Your assignment: Among the lines of the records, please find those that contain the word "tile" and copy them.

Given entries:
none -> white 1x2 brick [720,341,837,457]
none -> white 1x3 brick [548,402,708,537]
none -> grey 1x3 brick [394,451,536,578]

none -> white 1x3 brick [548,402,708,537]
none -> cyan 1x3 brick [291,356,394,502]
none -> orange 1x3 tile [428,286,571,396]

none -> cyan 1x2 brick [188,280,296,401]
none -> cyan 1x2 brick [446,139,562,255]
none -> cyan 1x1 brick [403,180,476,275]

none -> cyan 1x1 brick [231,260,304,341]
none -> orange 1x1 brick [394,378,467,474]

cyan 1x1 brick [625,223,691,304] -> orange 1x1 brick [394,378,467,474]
---
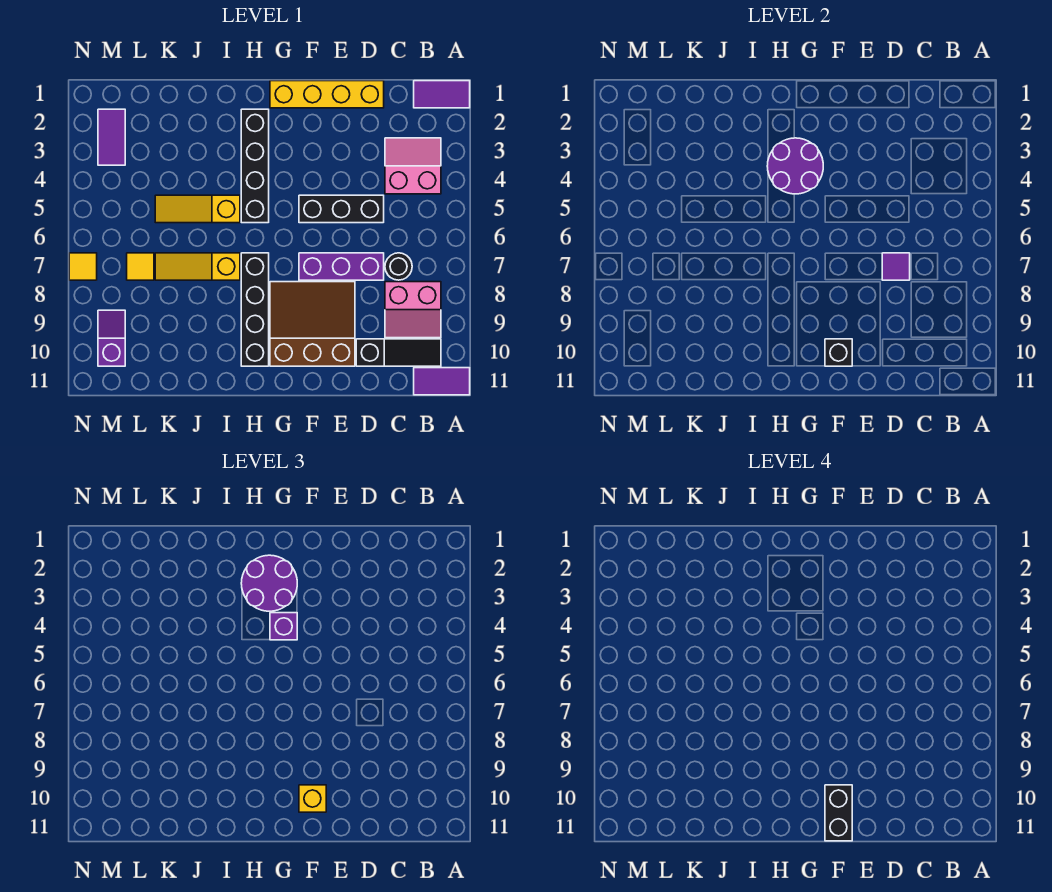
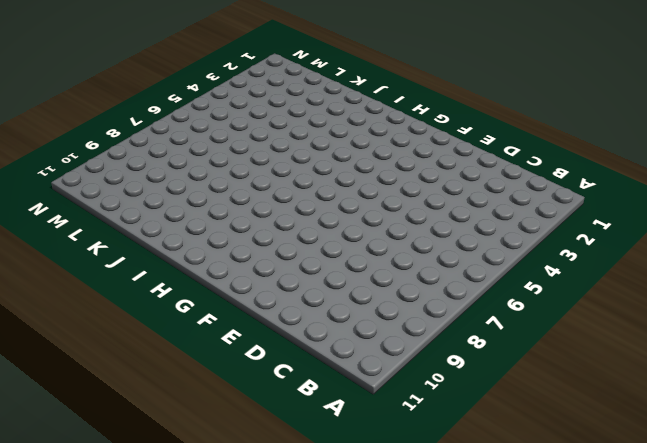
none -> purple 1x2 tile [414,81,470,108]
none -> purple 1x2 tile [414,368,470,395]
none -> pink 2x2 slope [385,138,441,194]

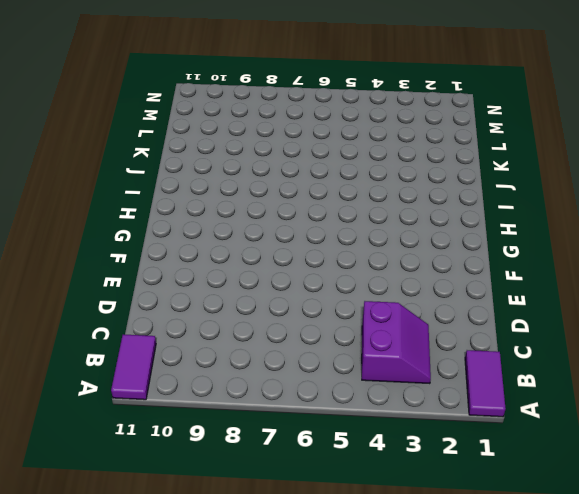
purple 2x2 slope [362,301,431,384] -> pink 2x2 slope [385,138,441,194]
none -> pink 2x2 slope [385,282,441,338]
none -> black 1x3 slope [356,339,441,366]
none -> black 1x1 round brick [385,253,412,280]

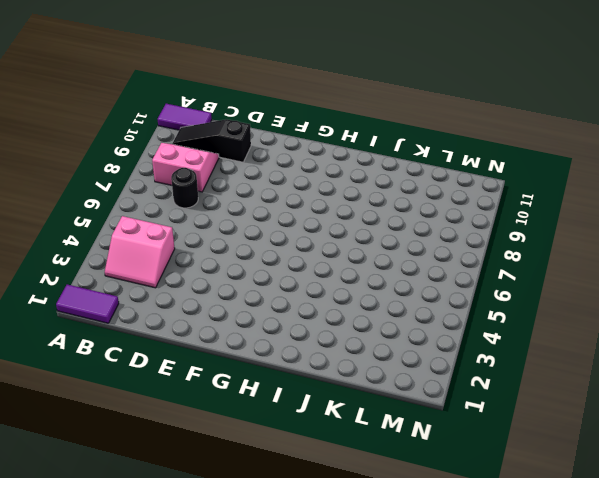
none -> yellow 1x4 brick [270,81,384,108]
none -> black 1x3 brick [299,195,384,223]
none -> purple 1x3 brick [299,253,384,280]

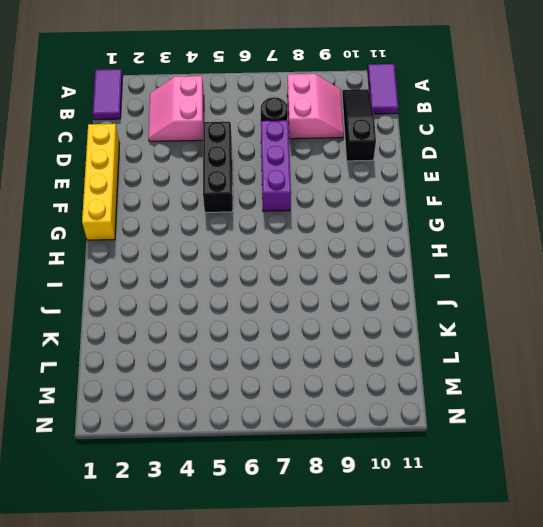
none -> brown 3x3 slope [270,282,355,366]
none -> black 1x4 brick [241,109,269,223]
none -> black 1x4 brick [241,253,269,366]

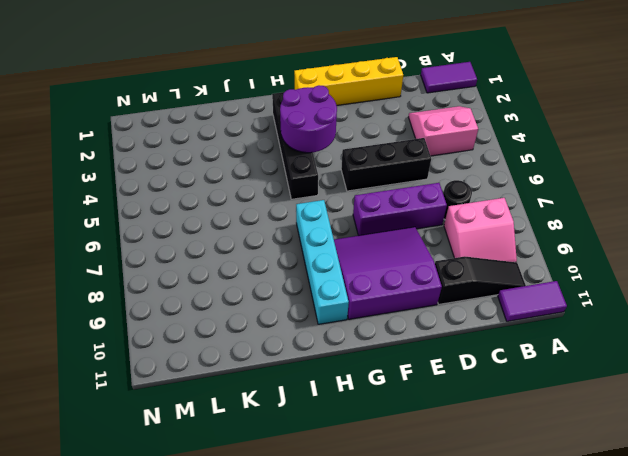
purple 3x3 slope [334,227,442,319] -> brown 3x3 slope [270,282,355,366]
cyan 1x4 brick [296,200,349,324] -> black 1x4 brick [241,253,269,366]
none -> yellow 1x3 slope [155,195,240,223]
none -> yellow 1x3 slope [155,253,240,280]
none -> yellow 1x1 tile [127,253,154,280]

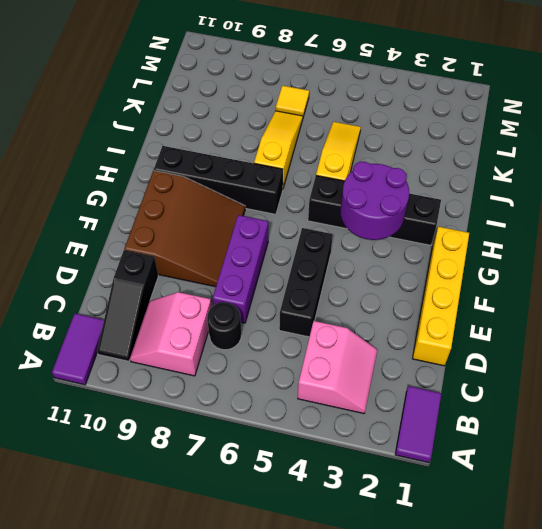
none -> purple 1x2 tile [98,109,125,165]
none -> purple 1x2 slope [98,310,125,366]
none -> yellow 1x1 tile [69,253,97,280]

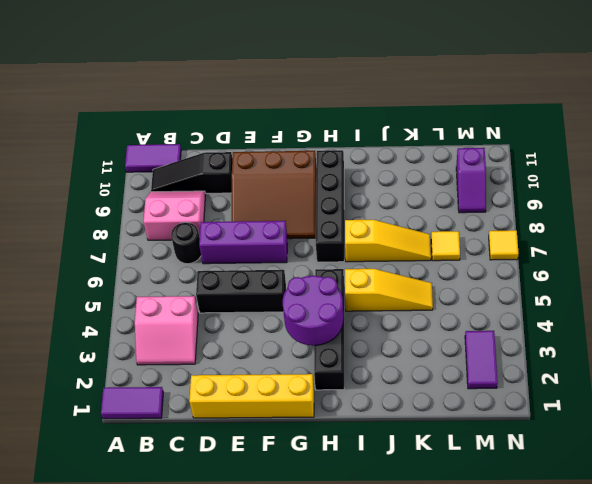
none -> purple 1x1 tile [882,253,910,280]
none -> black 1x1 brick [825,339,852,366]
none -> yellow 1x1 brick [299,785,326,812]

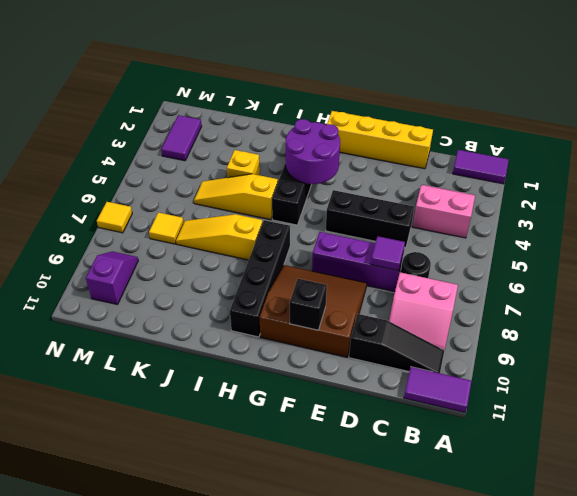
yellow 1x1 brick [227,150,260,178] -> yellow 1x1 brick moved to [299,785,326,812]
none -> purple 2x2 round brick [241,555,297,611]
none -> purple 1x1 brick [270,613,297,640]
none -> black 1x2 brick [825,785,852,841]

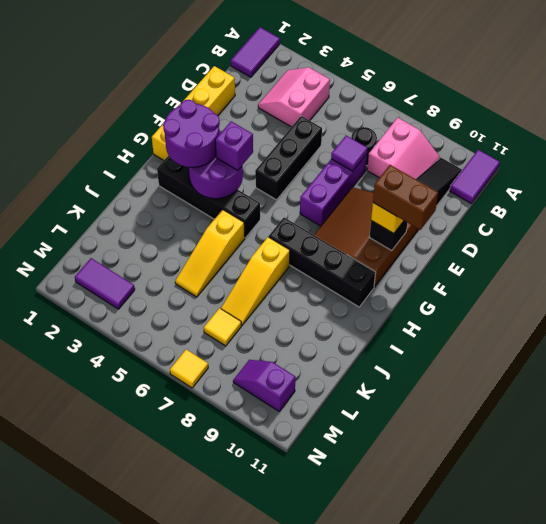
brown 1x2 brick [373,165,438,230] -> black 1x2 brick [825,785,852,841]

Solved exercise:
none -> orange 1x3 tile [428,286,571,396]
none -> purple 1x2 tile [414,81,470,108]
none -> purple 1x2 tile [414,368,470,395]
none -> yellow 1x1 tile [127,253,154,280]
none -> purple 1x2 tile [98,109,125,165]
none -> yellow 1x1 tile [69,253,97,280]
none -> purple 1x1 tile [882,253,910,280]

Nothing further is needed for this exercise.